WHAT TO PRODUCE. Change each "green fabric banner" to "green canvas banner" throughout all of the records below, keeping every other part of the lines unchanged. Omit the pictures from your output.

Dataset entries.
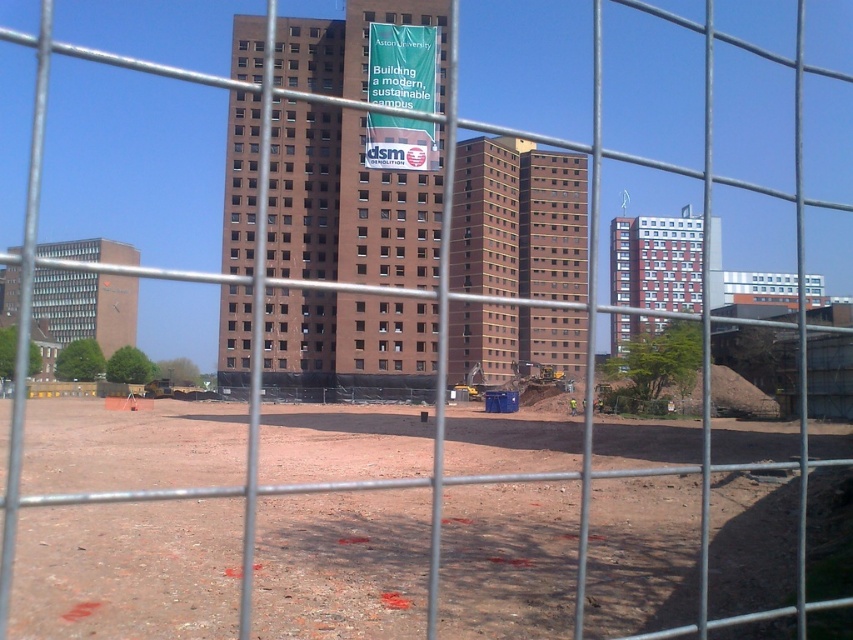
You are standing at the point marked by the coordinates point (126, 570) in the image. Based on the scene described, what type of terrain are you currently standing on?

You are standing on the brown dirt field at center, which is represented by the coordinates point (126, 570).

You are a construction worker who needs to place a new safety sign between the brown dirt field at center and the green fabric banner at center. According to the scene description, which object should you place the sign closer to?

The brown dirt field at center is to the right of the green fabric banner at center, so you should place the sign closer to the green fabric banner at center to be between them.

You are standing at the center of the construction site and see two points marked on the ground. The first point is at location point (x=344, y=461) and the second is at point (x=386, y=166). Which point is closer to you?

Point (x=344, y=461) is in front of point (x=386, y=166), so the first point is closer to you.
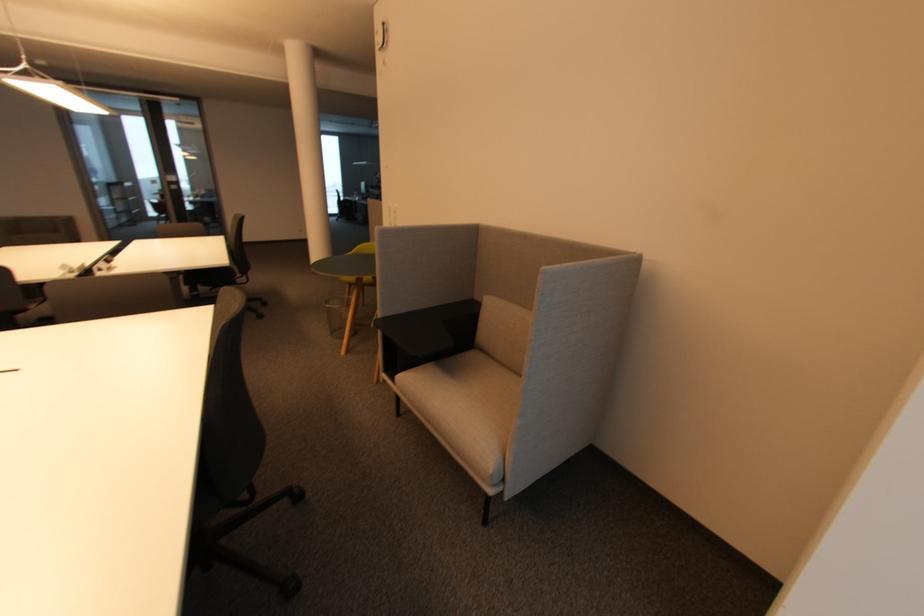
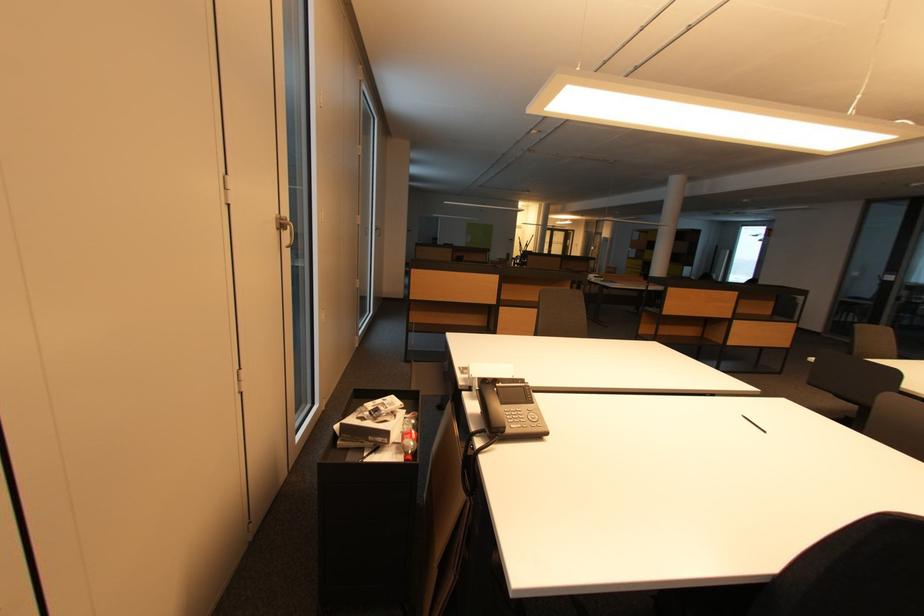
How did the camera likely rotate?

ANSWER FOR THE TASK.
You are standing at the point marked by the coordinates point (126, 570) in the image. Based on the scene described, what type of terrain are you currently standing on?

You are standing on the brown dirt field at center, which is represented by the coordinates point (126, 570).

You are a construction worker who needs to place a new safety sign between the brown dirt field at center and the green canvas banner at center. According to the scene description, which object should you place the sign closer to?

The brown dirt field at center is to the right of the green canvas banner at center, so you should place the sign closer to the green canvas banner at center to be between them.

You are standing at the center of the construction site and see two points marked on the ground. The first point is at location point (x=344, y=461) and the second is at point (x=386, y=166). Which point is closer to you?

Point (x=344, y=461) is in front of point (x=386, y=166), so the first point is closer to you.
How did the camera likely rotate?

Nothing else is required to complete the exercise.